======== Data extract

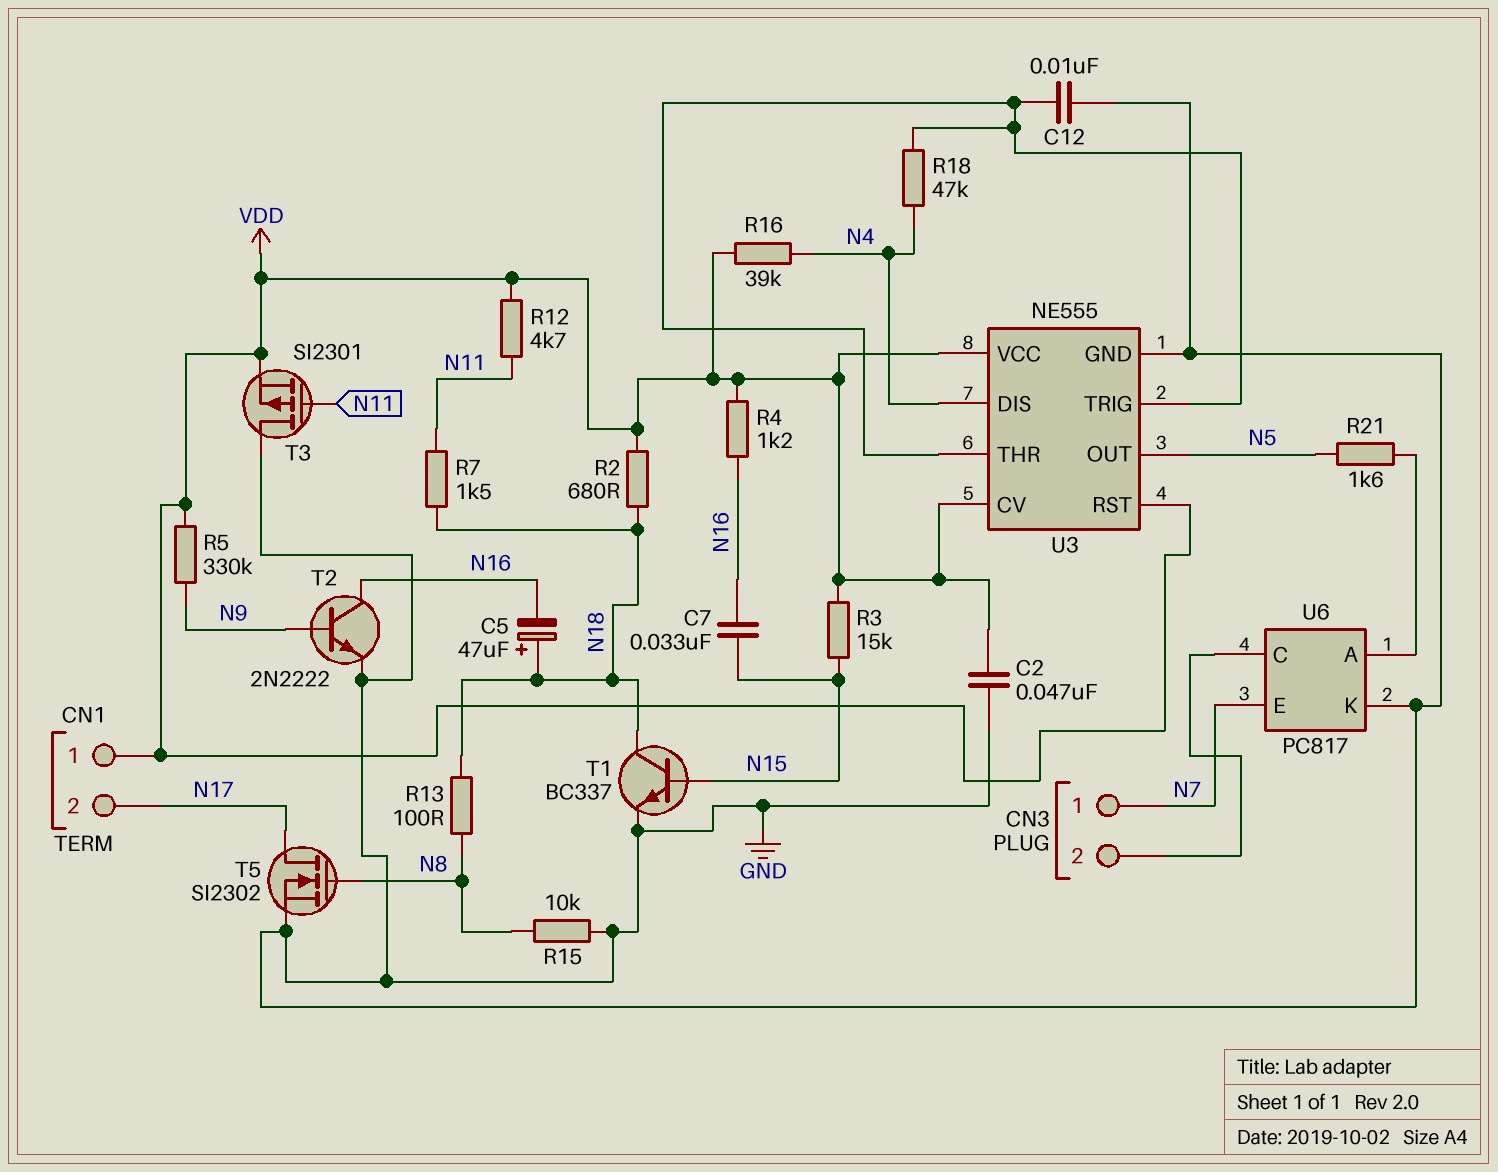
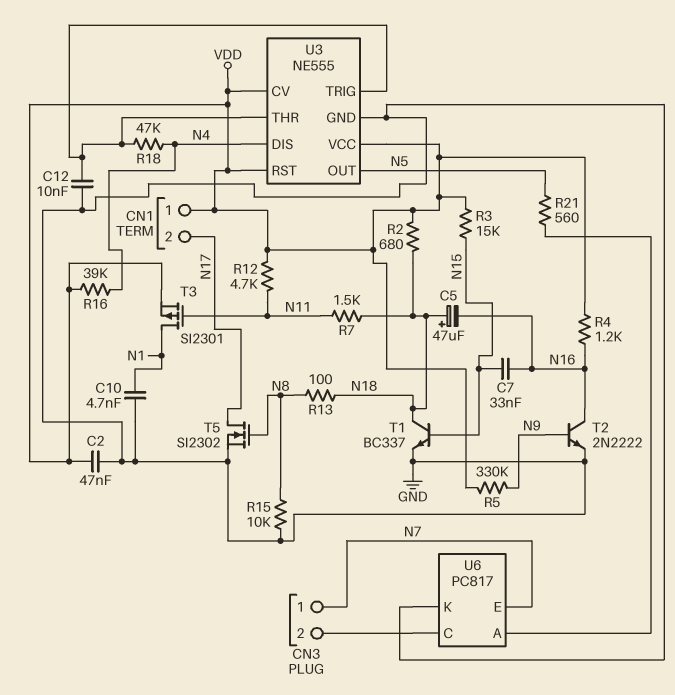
C10: none -> 4.7nF (GND, N1)
R21: 1.6k (N5, U6/A) -> 560 (N5, U6/A)
T3: PMOS SI2301 (G N11, D GND, S VDD) -> PMOS SI2301 (G N11, D N1, S VDD)

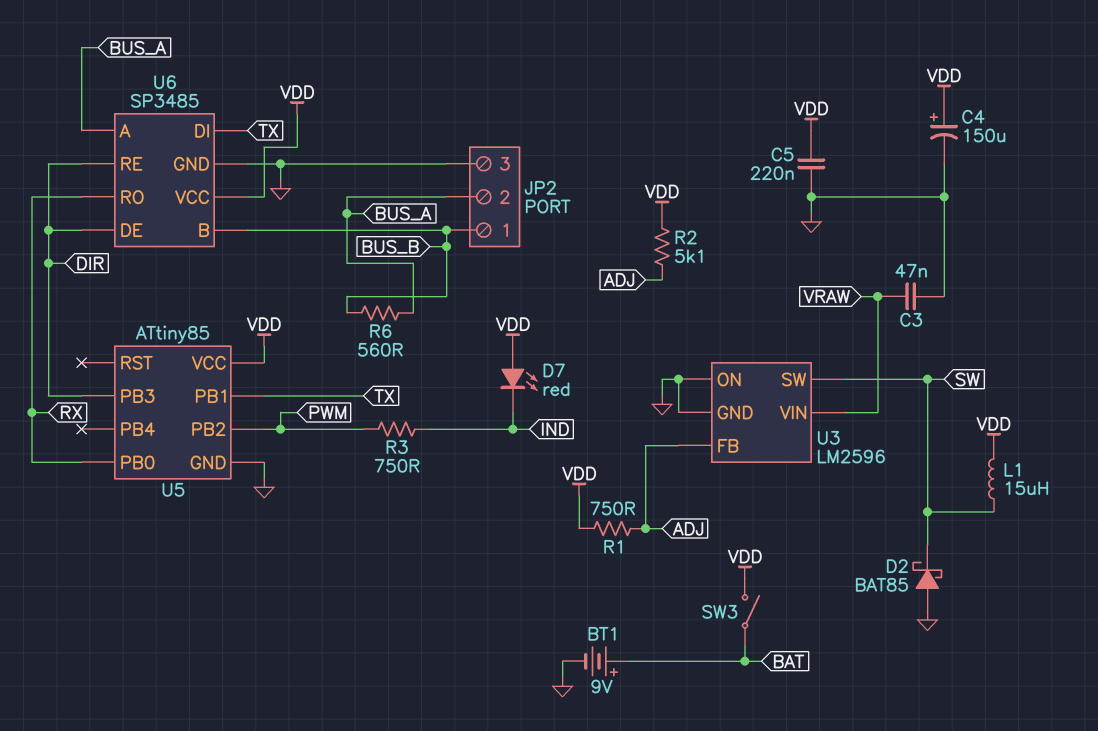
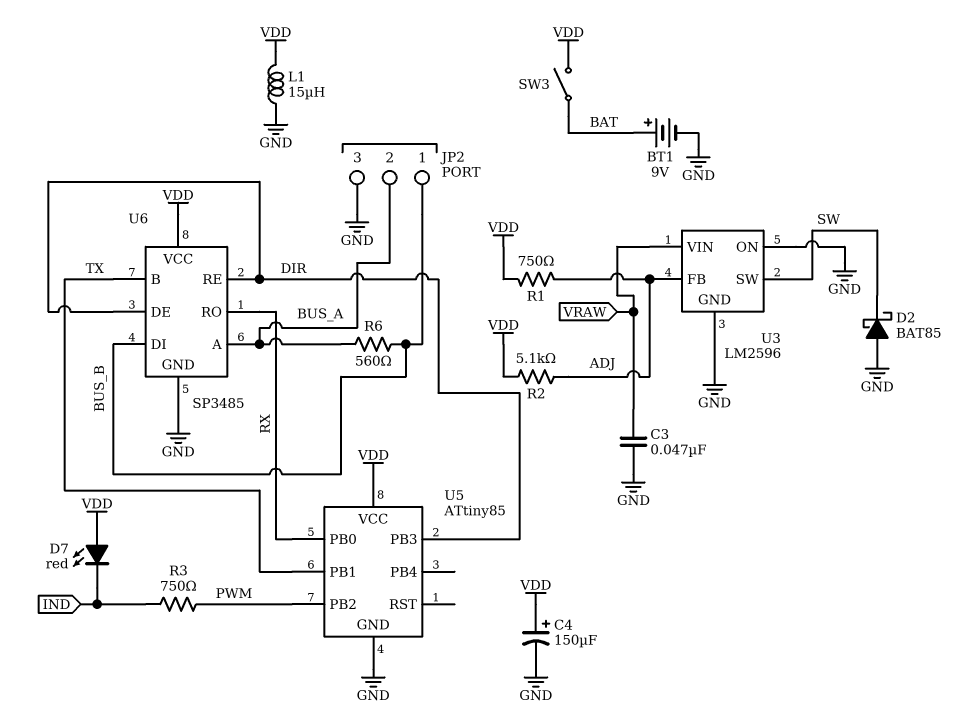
C5: 220nF (GND, VDD) -> none
L1: 15uH (SW, VDD) -> 15uH (GND, VDD)
U6 pin B: BUS_B -> TX
U6 pin DI: TX -> BUS_B

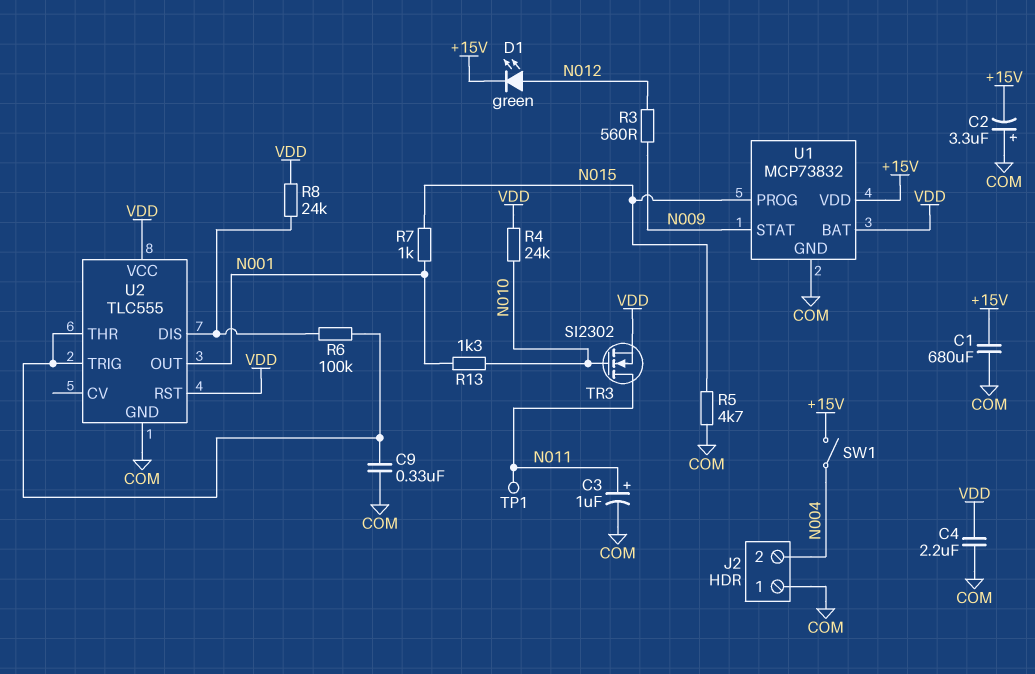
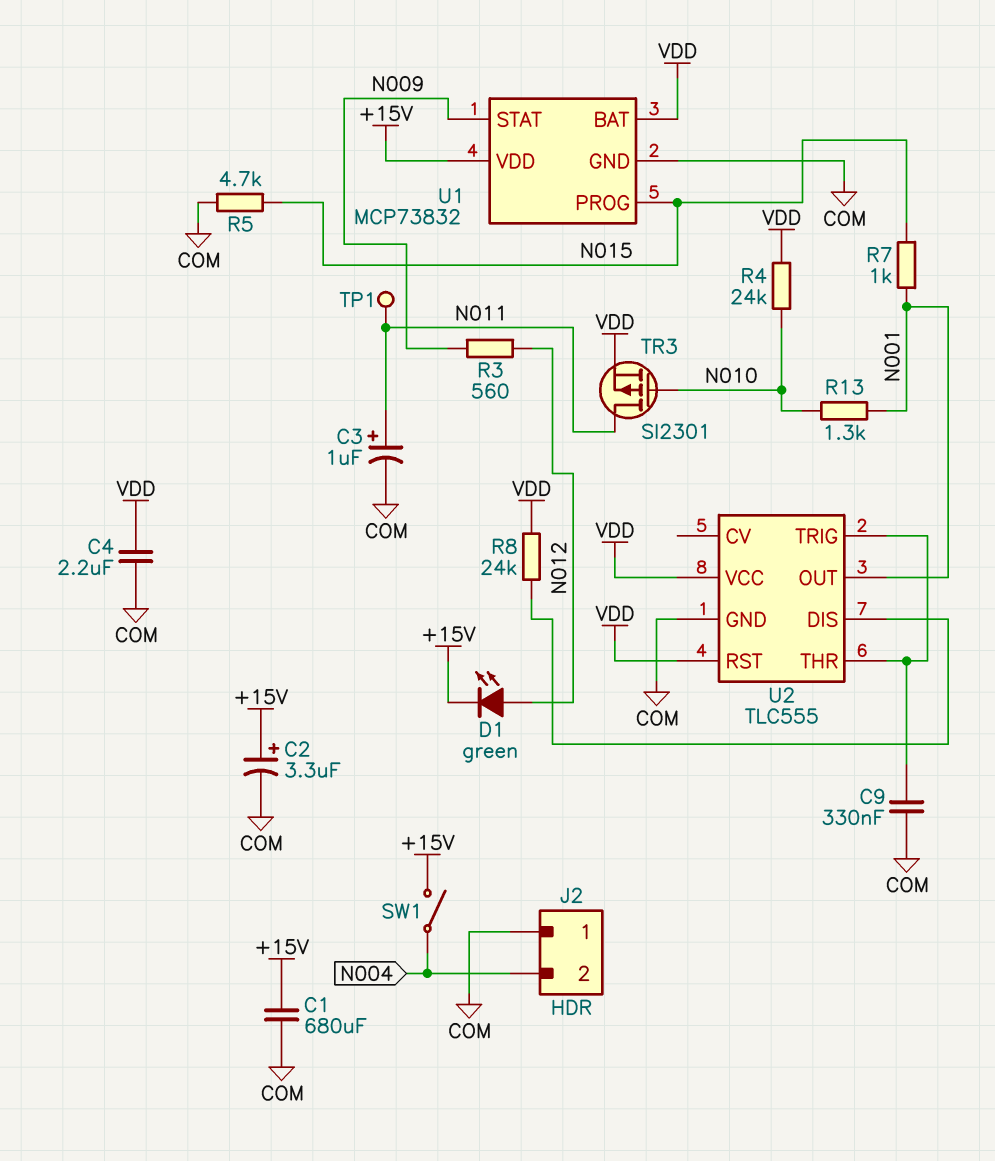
C2: 3.3uF (plus COM, minus +15V) -> 3.3uF (plus +15V, minus COM)
R6: 100k (U2/DIS, U2/THR) -> none
TR3: NMOS SI2302 (G N010, D N011, S VDD) -> PMOS SI2301 (G N010, D N011, S VDD)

================

Try it:
Scan the lines above for the word "PMOS". Return each one that has it.

Written solution:
T3: PMOS SI2301 (G N11, D GND, S VDD) -> PMOS SI2301 (G N11, D N1, S VDD)
TR3: NMOS SI2302 (G N010, D N011, S VDD) -> PMOS SI2301 (G N010, D N011, S VDD)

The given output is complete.